#### Exercise objective
Show each line of the records that contains the string "grace", and treat uppercase and lowercase letters as different.

#### Data to use
>>>
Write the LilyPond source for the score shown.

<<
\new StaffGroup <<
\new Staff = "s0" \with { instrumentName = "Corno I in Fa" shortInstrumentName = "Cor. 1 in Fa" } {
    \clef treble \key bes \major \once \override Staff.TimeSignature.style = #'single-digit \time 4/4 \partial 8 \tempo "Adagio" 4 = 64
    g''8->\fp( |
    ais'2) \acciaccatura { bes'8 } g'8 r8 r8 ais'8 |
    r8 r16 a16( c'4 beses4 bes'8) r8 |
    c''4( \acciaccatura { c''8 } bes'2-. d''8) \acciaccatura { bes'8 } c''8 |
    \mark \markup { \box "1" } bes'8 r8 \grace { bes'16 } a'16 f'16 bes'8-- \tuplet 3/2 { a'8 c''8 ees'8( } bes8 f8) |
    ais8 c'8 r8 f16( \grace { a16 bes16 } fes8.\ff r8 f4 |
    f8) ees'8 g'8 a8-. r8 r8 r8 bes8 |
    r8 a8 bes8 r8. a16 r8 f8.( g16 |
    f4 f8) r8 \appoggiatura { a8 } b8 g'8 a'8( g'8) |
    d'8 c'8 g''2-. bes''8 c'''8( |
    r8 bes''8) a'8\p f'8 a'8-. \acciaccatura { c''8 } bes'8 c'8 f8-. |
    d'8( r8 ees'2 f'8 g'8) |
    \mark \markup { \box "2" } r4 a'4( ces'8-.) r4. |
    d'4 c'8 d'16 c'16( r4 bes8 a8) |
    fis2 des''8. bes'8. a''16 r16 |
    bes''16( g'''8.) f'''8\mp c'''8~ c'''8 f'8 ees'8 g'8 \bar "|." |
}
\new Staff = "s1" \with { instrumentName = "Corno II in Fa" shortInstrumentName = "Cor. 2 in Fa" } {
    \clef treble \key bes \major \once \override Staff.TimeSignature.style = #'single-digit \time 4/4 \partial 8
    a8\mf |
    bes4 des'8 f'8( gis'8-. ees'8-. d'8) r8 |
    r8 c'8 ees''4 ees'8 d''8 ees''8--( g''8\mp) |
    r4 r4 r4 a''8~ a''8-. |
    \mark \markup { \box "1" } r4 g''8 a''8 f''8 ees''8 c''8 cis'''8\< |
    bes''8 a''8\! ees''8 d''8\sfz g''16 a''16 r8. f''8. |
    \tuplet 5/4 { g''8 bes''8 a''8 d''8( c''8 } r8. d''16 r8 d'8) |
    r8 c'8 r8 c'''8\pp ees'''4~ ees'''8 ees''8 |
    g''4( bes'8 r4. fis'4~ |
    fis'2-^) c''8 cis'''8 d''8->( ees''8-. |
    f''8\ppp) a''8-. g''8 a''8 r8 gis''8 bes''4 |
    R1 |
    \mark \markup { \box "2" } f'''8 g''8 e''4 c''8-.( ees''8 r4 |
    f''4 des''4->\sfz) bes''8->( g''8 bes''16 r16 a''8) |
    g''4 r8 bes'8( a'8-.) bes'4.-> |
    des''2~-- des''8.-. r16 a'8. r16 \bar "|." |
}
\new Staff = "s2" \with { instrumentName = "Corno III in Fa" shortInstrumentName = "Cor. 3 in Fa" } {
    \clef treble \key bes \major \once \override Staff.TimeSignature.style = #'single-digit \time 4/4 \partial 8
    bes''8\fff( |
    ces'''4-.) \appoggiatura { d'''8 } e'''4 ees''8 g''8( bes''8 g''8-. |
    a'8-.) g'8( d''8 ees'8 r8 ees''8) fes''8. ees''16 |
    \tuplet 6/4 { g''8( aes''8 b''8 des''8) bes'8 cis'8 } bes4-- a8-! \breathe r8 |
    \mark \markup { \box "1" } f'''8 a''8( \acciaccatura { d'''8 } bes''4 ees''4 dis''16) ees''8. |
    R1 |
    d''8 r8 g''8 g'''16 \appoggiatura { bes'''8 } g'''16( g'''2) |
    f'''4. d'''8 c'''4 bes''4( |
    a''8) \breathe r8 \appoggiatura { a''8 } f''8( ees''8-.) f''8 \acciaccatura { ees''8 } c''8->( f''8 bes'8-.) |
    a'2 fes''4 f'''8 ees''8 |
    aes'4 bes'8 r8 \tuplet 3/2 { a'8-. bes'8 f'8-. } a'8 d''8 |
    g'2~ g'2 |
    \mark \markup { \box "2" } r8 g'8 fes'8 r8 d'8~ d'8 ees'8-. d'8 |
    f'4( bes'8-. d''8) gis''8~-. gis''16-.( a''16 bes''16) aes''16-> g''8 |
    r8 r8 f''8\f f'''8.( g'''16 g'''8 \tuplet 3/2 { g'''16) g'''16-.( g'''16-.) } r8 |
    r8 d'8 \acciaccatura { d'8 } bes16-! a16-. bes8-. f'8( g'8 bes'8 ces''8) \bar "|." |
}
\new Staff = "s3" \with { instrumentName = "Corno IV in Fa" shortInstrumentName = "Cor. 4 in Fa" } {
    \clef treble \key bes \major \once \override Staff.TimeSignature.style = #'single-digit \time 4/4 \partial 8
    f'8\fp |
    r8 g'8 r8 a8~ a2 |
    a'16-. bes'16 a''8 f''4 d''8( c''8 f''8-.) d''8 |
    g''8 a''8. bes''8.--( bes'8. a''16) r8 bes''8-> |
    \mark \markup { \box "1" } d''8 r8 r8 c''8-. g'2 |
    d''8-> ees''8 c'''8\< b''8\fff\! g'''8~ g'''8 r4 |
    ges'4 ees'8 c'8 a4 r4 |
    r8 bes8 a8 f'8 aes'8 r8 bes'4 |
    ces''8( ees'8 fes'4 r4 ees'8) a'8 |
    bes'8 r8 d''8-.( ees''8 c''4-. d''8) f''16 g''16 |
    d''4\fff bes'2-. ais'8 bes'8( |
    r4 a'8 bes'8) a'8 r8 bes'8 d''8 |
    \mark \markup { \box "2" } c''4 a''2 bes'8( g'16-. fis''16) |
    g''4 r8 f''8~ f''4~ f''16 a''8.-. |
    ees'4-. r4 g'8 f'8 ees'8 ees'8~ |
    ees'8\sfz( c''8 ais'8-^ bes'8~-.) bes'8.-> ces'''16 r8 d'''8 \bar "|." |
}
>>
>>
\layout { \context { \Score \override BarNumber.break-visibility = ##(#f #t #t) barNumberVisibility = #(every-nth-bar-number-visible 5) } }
<<<
#### Complete answer
    \mark \markup { \box "1" } bes'8 r8 \grace { bes'16 } a'16 f'16 bes'8-- \tuplet 3/2 { a'8 c''8 ees'8( } bes8 f8) |
    ais8 c'8 r8 f16( \grace { a16 bes16 } fes8.\ff r8 f4 |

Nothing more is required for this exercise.